◆ TO DO ◆
After finding the line that holds "Map all objects" below, set down that line and the rest through the final one exactly, leaving the pictures out.

Extracted data entries
---*---
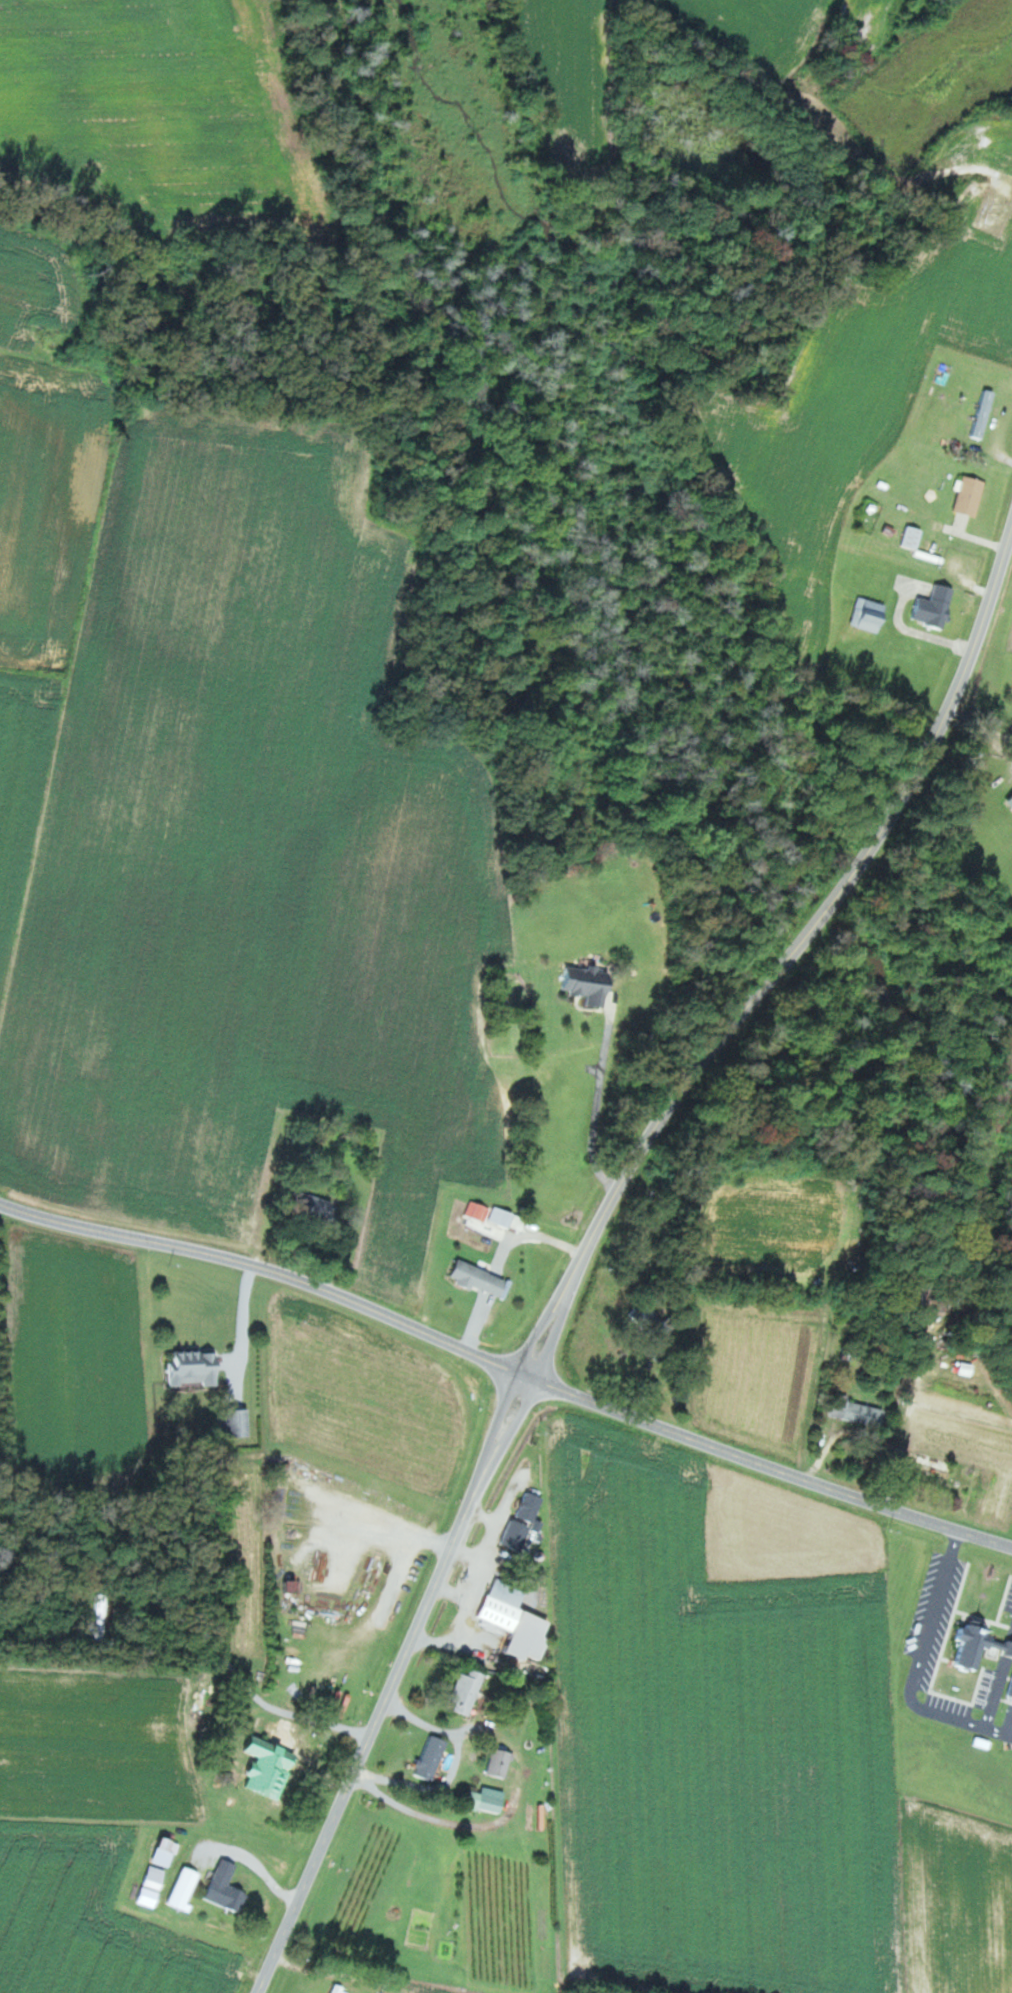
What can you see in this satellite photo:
building: (982, 414)
building: (967, 496)
building: (911, 538)
building: (931, 607)
building: (865, 617)
building: (1008, 802)
road: (787, 956)
building: (583, 985)
building: (321, 1209)
road: (268, 1268)
building: (473, 1278)
building: (645, 1321)
road: (246, 1327)
building: (198, 1368)
building: (854, 1411)
building: (237, 1423)
road: (767, 1464)
building: (935, 1467)
building: (517, 1523)
building: (295, 1588)
building: (101, 1616)
building: (509, 1620)
building: (974, 1647)
road: (243, 1682)
road: (398, 1683)
building: (1009, 1689)
building: (461, 1692)
building: (428, 1758)
building: (497, 1764)
building: (268, 1776)
building: (483, 1800)
building: (167, 1851)
building: (153, 1886)
building: (228, 1887)
building: (187, 1888)
building: (338, 1988)

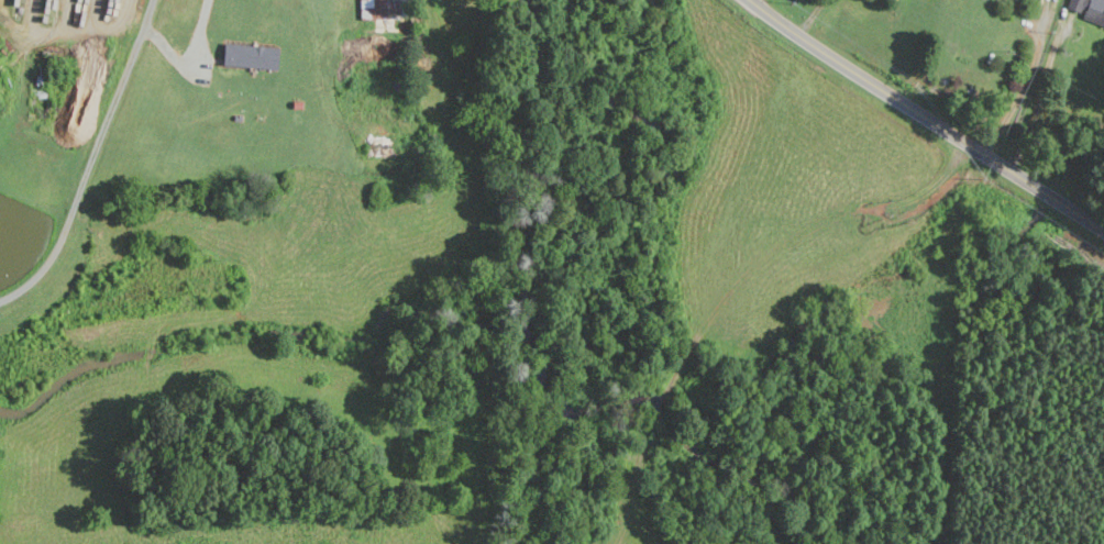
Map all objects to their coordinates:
building: (1088, 9)
road: (70, 31)
building: (249, 56)
road: (188, 58)
road: (1026, 87)
road: (1036, 95)
road: (925, 118)
road: (90, 162)

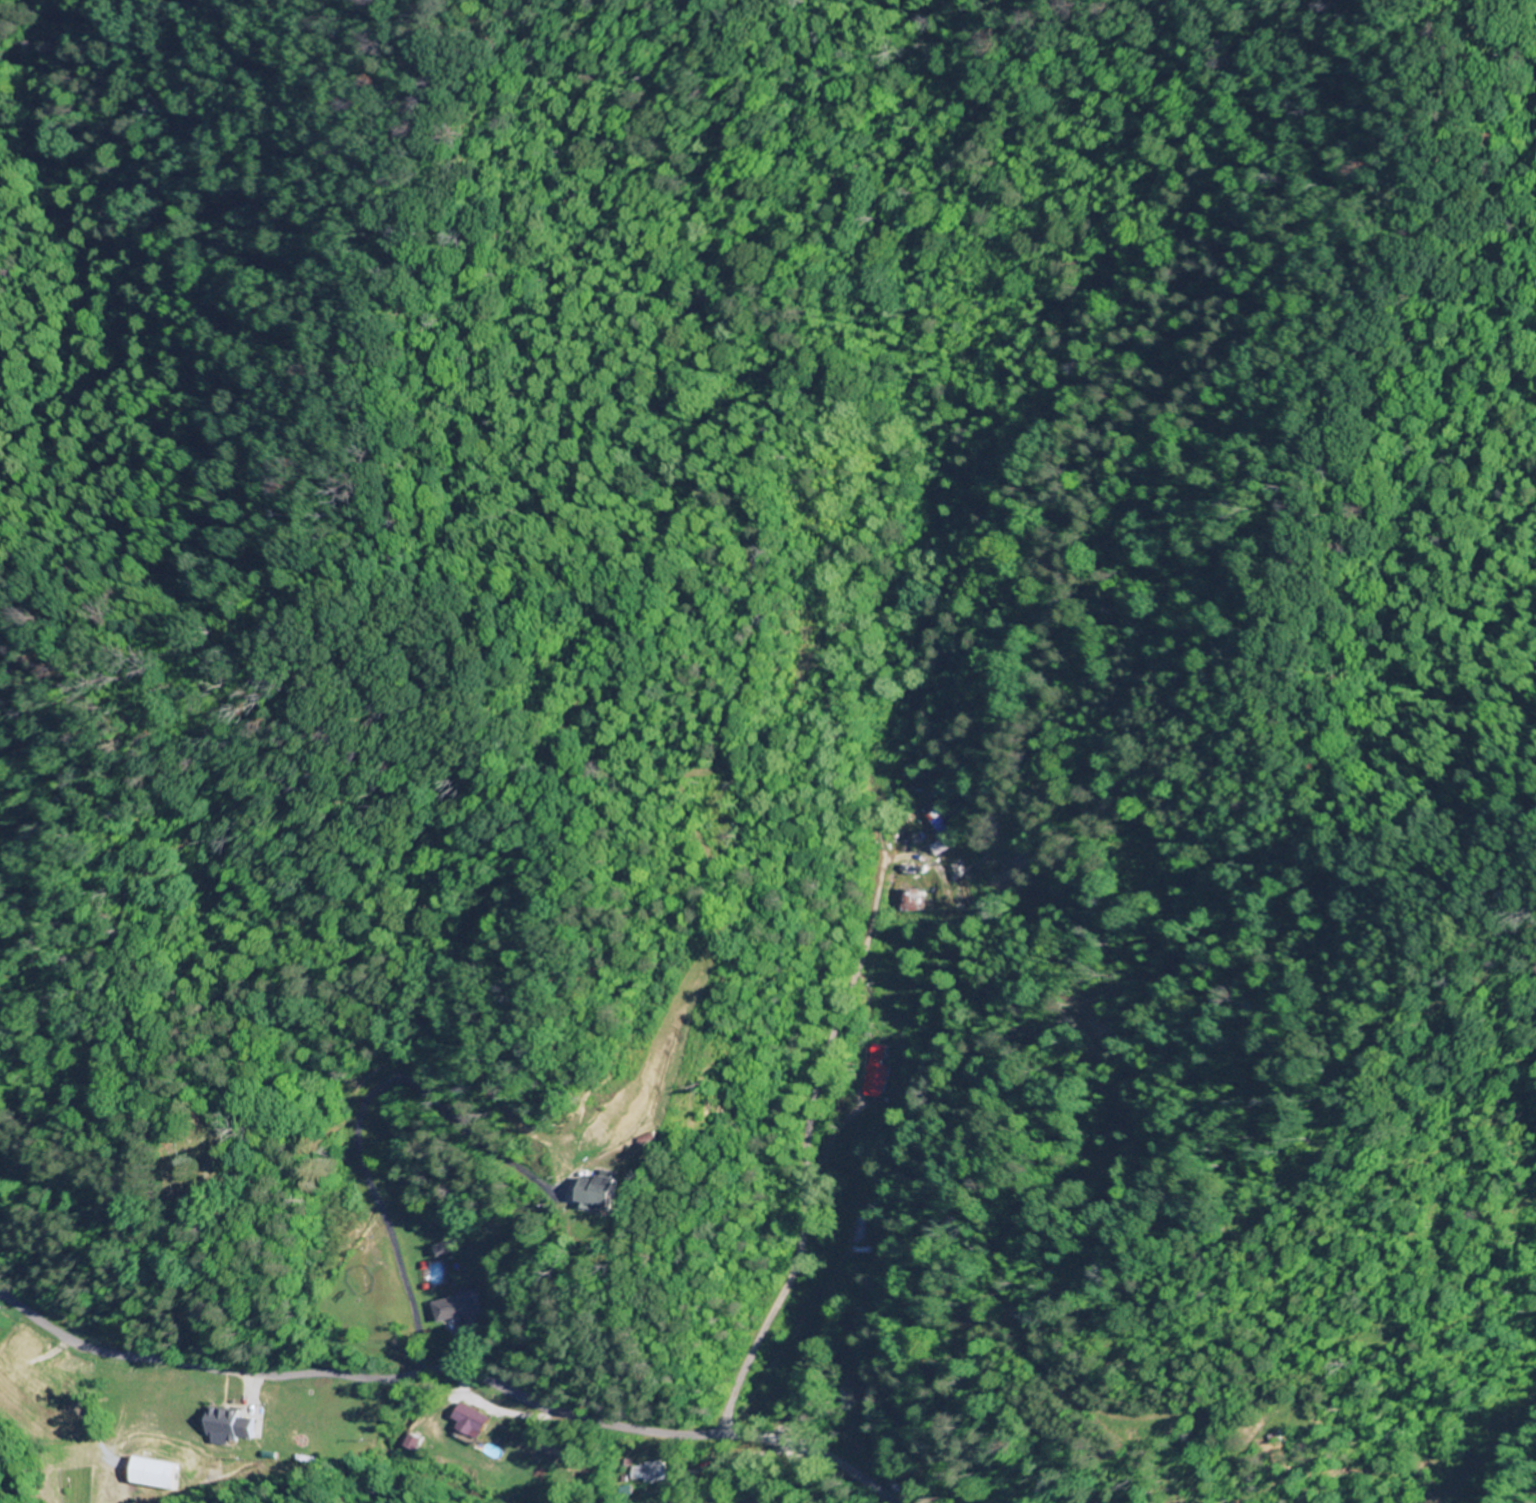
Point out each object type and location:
building: (934, 826)
building: (959, 885)
building: (872, 1072)
road: (803, 1151)
building: (607, 1194)
building: (854, 1231)
building: (437, 1248)
building: (451, 1307)
road: (447, 1376)
building: (31, 1387)
building: (846, 1397)
building: (467, 1421)
building: (284, 1426)
building: (645, 1472)
building: (153, 1473)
---*---
◆ TASK SOLUTION ◆
Map all objects to their coordinates:
building: (1088, 9)
road: (70, 31)
building: (249, 56)
road: (188, 58)
road: (1026, 87)
road: (1036, 95)
road: (925, 118)
road: (90, 162)

Point out each object type and location:
building: (934, 826)
building: (959, 885)
building: (872, 1072)
road: (803, 1151)
building: (607, 1194)
building: (854, 1231)
building: (437, 1248)
building: (451, 1307)
road: (447, 1376)
building: (31, 1387)
building: (846, 1397)
building: (467, 1421)
building: (284, 1426)
building: (645, 1472)
building: (153, 1473)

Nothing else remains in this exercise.